Task to carry out: Here the job is to print all of the entries below verbatim and leave out any picture.

<<<<

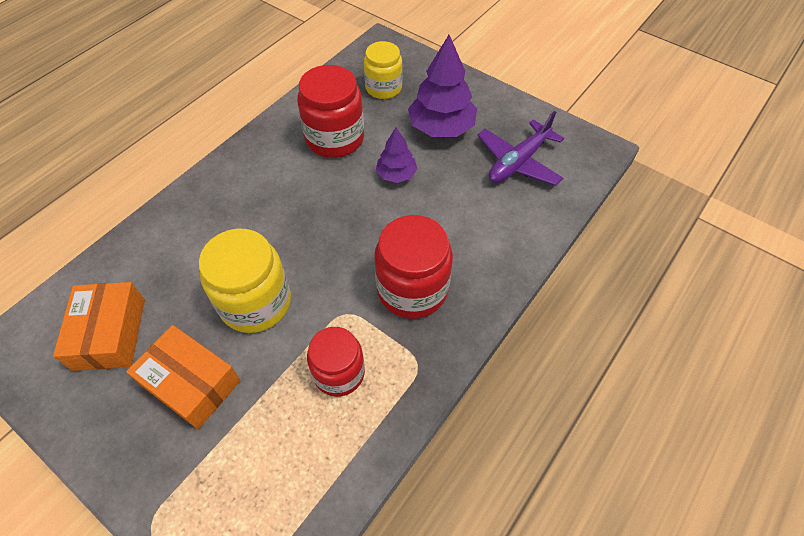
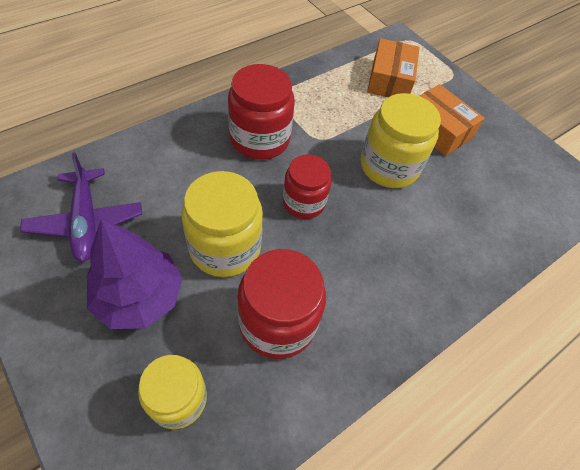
camera: 170 degrees left, 0 degrees up
orange box [53,282,145,371] -> orange box moved to [367,38,420,97]
red jar [307,327,365,397] -> red jar moved to [283,154,332,219]
purple tree [376,127,417,183] -> yellow jar [182,171,263,277]
purple plane [477,111,564,186] -> purple plane turned 105 degrees clockwise [20,153,142,262]

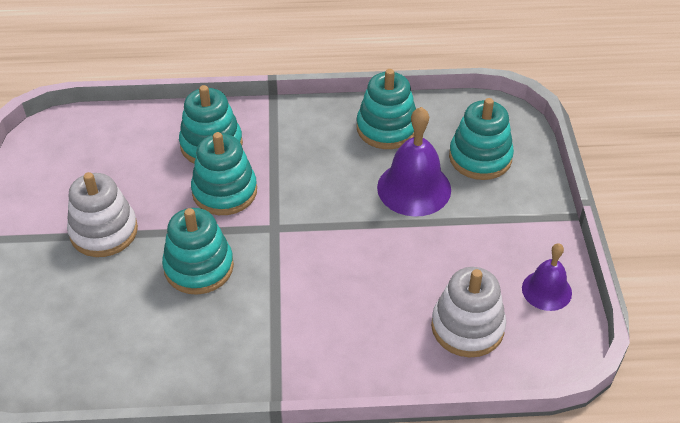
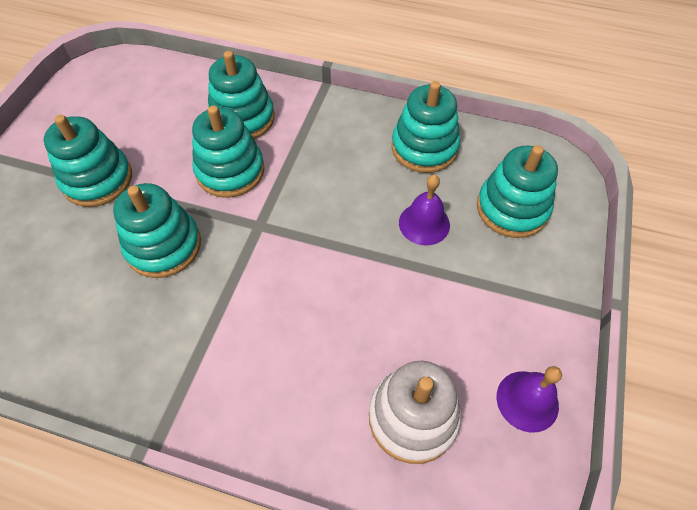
camera: 20 degrees right, 10 degrees up
white stacking toy [67,172,138,257] -> turquoise stacking toy [44,115,132,207]
purple bell [377,107,451,216] -> purple bell [399,175,450,246], size x0.61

>>>>

Response area:
camera: 170 degrees left, 0 degrees up
orange box [53,282,145,371] -> orange box moved to [367,38,420,97]
red jar [307,327,365,397] -> red jar moved to [283,154,332,219]
purple tree [376,127,417,183] -> yellow jar [182,171,263,277]
purple plane [477,111,564,186] -> purple plane turned 105 degrees clockwise [20,153,142,262]

camera: 20 degrees right, 10 degrees up
white stacking toy [67,172,138,257] -> turquoise stacking toy [44,115,132,207]
purple bell [377,107,451,216] -> purple bell [399,175,450,246], size x0.61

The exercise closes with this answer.